▶ Exercise: From the records below, copy out exactly the lines from the one containing "black truck: 1 -> 2" to the one containing "white cube: 3 -> 2", both included. Add nothing else.

▶ Material for this exercise:
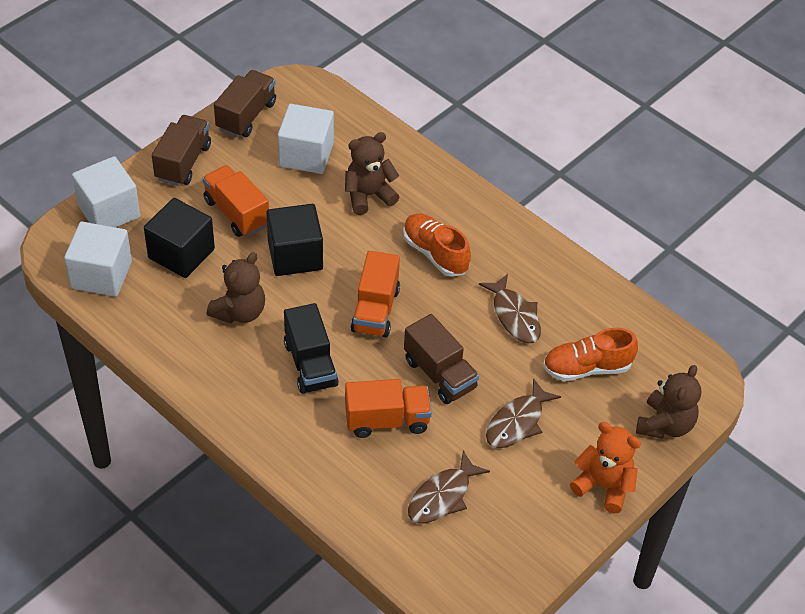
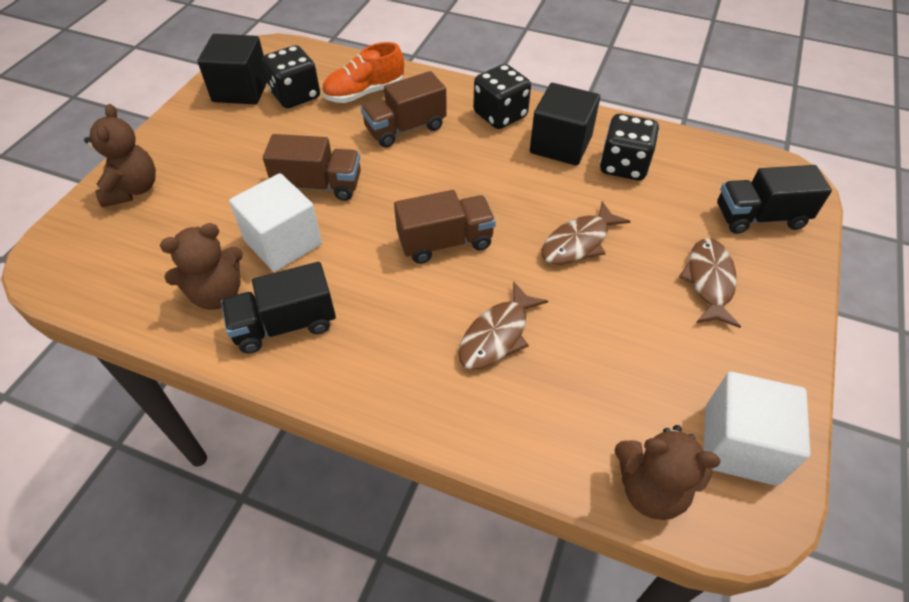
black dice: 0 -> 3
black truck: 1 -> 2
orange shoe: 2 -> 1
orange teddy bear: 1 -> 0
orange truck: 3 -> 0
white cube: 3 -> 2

==

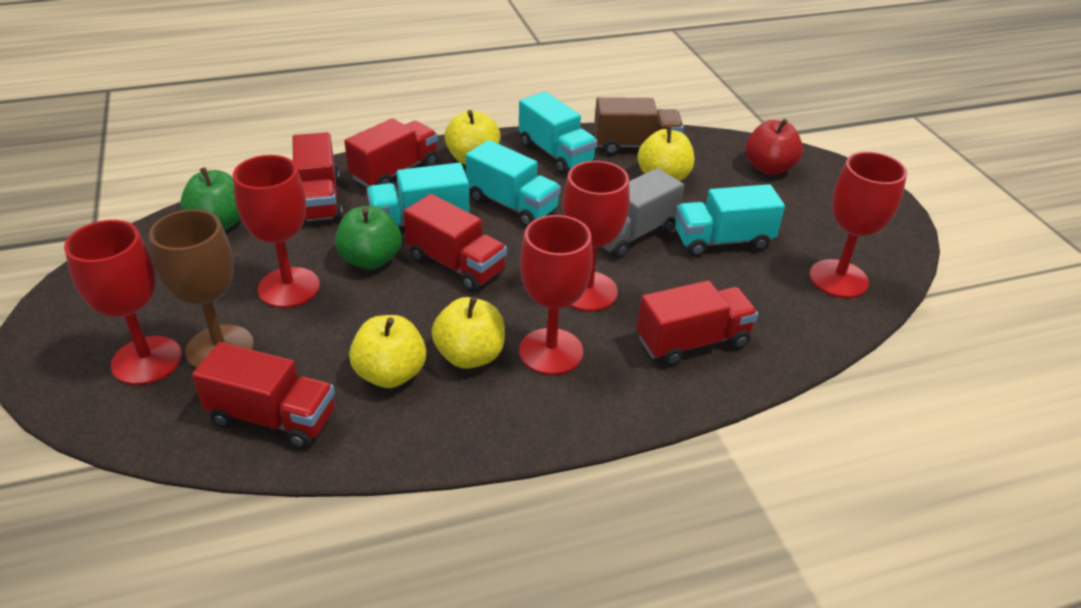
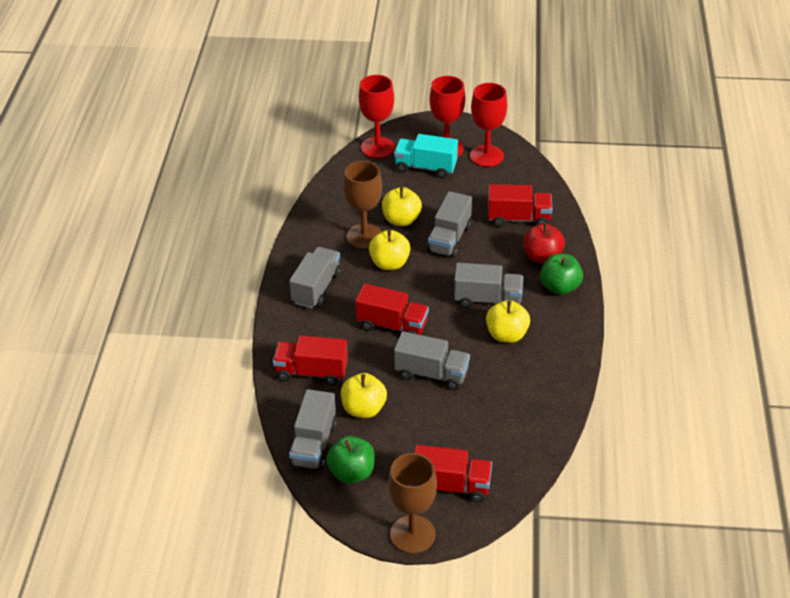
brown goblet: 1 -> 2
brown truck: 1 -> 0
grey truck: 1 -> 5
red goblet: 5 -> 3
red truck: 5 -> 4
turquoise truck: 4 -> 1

--

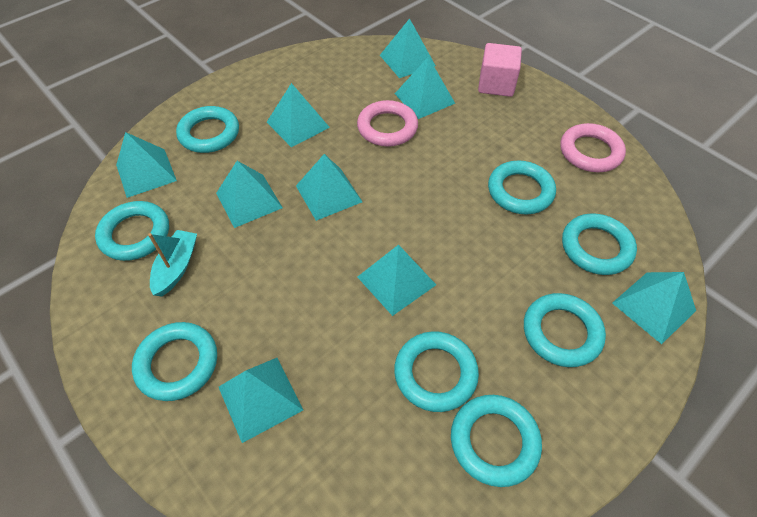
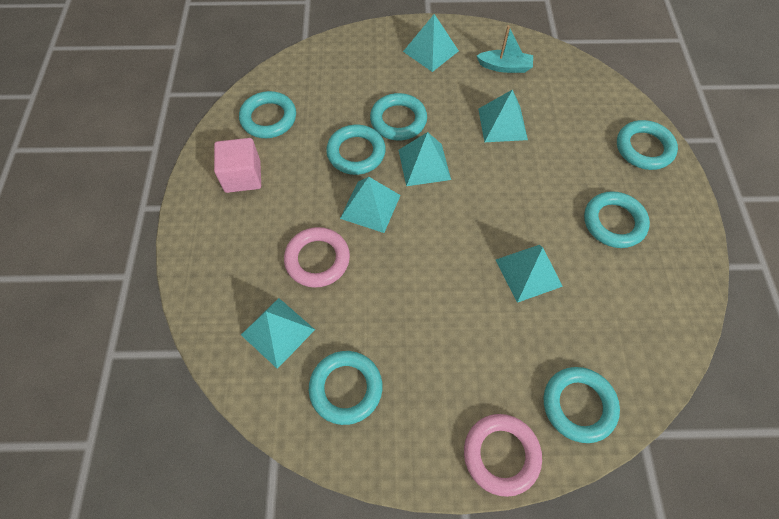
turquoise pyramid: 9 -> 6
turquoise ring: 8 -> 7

▶ Solution to the problem:
black truck: 1 -> 2
orange shoe: 2 -> 1
orange teddy bear: 1 -> 0
orange truck: 3 -> 0
white cube: 3 -> 2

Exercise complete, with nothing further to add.